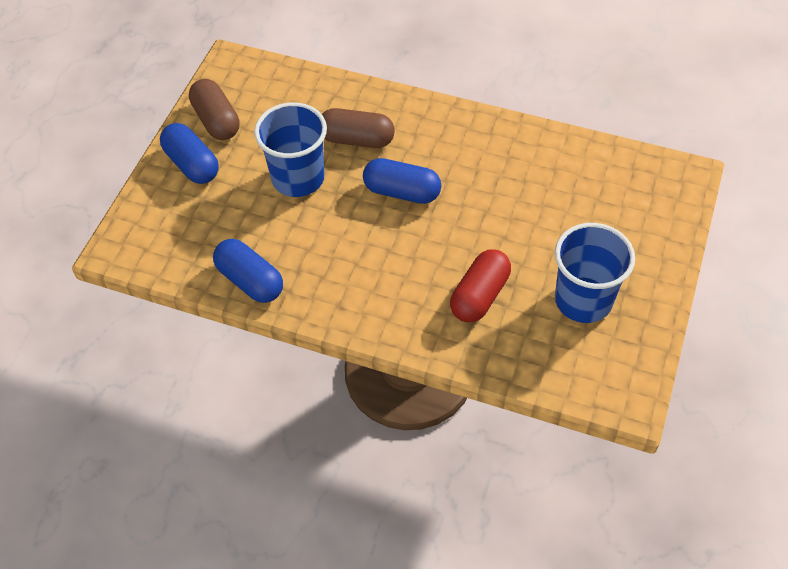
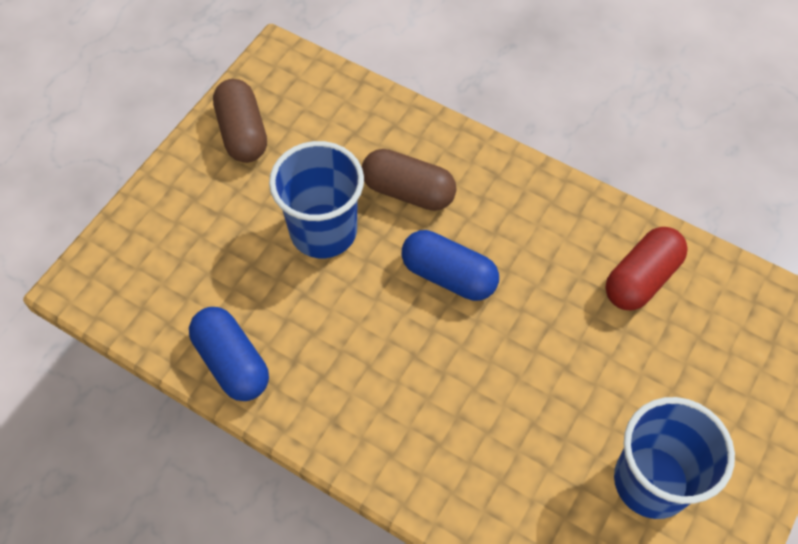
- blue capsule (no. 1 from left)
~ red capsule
* * *
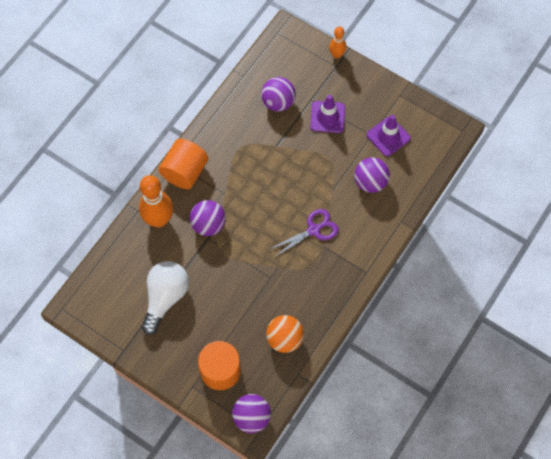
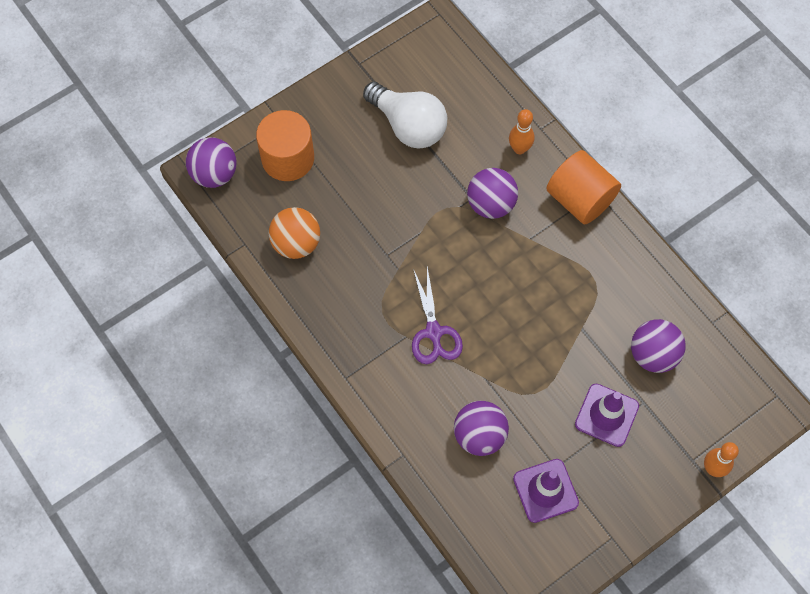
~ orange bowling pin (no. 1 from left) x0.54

• [Directions] Count the lines in the entries that hold the word "capsule", and give nothing but the total.

• [Your solution] 2